- THE PROBLEM:
Beginning with the line containing "Trace every road", transcribe every line exactly down to the last one in the records below, and drop the pictures.

Stored entries:
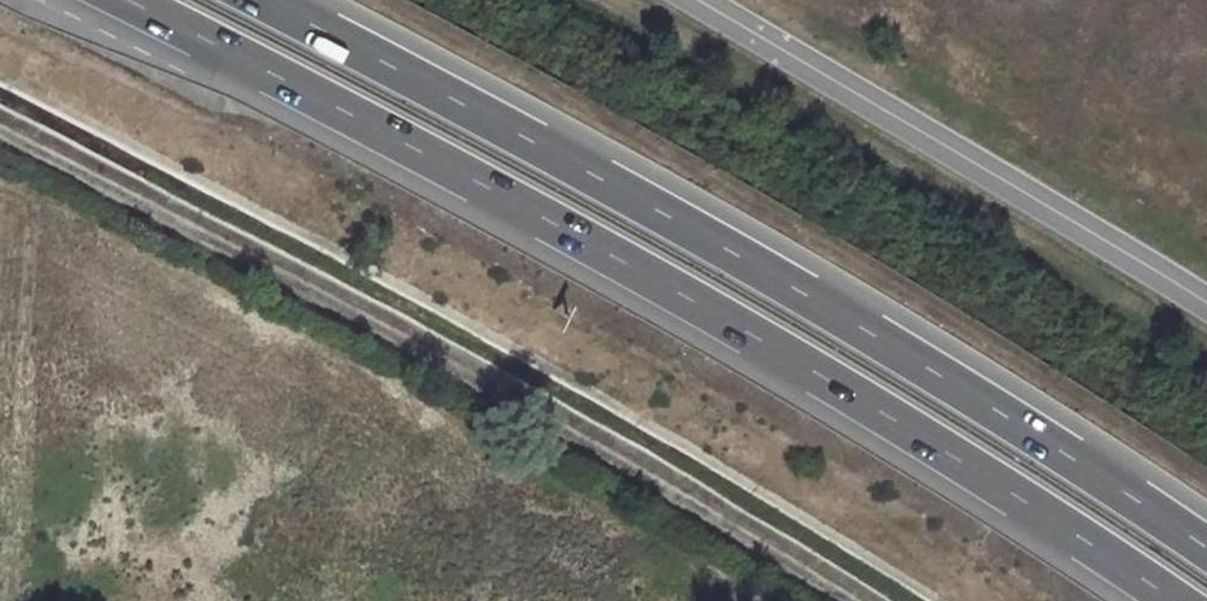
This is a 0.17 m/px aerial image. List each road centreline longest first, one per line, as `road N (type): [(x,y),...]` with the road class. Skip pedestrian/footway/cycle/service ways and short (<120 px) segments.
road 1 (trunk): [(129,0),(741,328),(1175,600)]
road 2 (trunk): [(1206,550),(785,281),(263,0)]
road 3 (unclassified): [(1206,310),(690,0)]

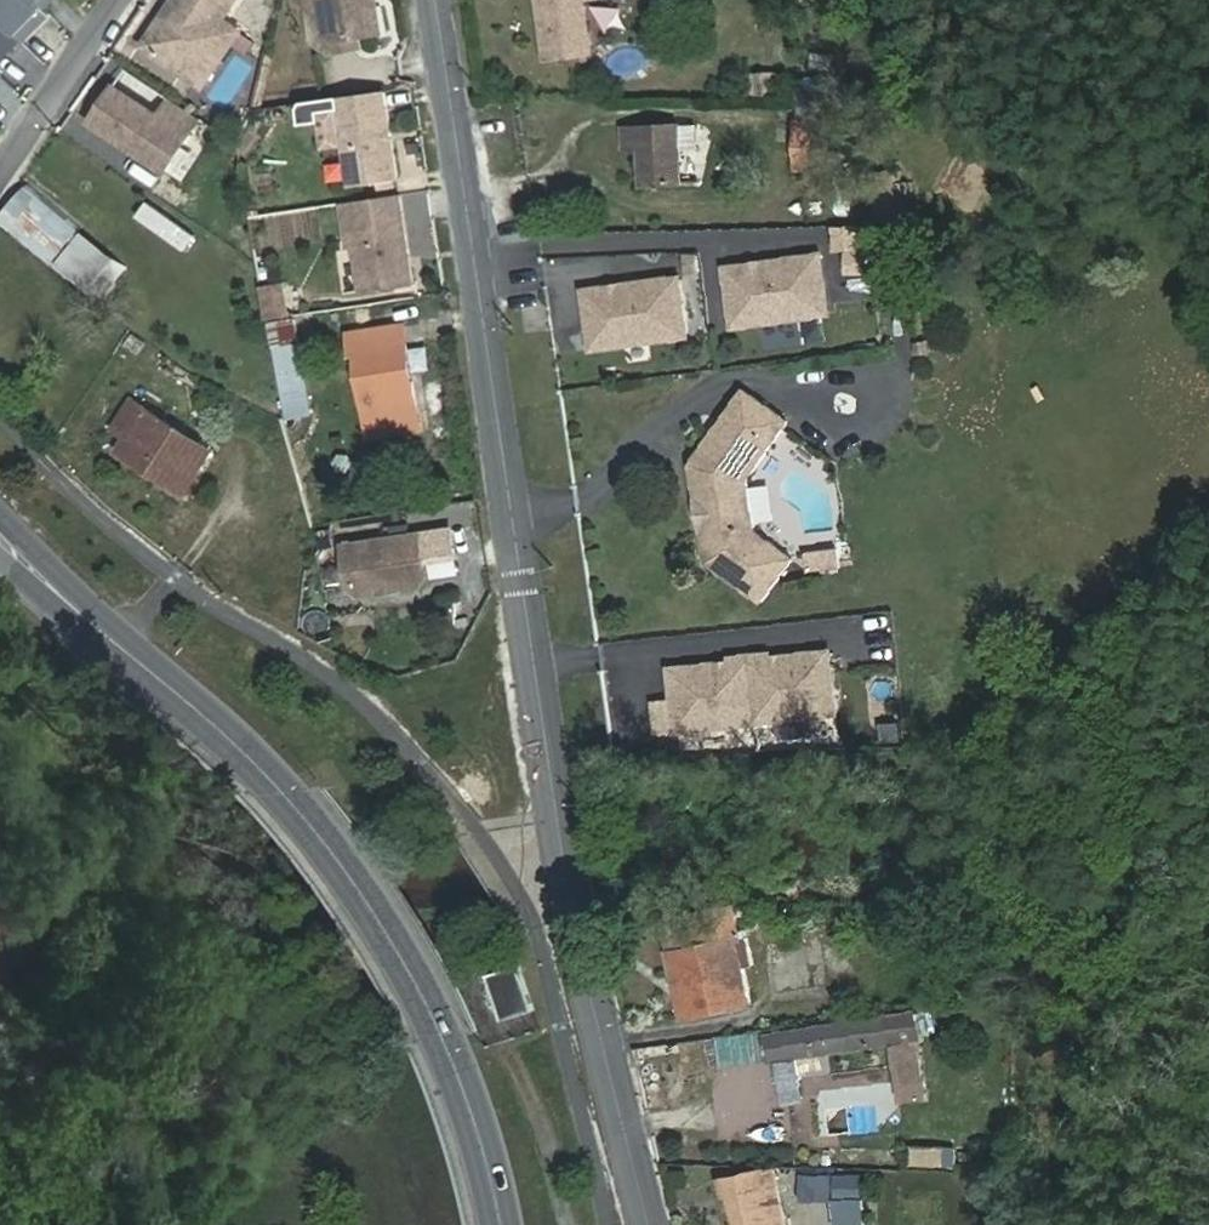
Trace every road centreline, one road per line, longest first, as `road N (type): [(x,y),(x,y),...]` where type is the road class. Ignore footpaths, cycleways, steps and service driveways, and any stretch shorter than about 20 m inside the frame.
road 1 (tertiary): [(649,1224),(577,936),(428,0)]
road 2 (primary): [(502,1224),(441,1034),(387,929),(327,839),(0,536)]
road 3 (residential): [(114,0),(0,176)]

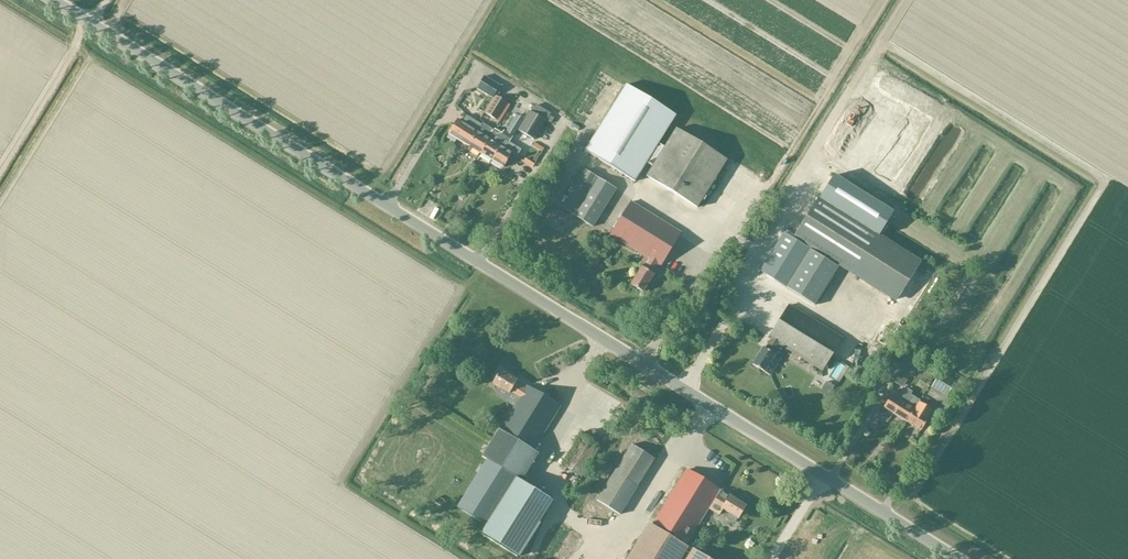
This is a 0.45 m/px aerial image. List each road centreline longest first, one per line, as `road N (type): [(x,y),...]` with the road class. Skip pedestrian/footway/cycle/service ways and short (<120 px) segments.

- ANSWER SPACE:
Trace every road centreline, one road per line, longest first, as `road N (type): [(x,y),(x,y),...]` where type is the road class. Ignore footpaths, cycleways, steps and service driveways, and any stretch shorter than about 20 m inside the frame.
road 1 (tertiary): [(649,1224),(577,936),(428,0)]
road 2 (primary): [(502,1224),(441,1034),(387,929),(327,839),(0,536)]
road 3 (residential): [(114,0),(0,176)]

This is a 0.45 m/px aerial image. List each road centreline longest first, one per line, as `road N (type): [(x,y),...]` with the road class. Skip pedestrian/footway/cycle/service ways and short (<120 px) segments.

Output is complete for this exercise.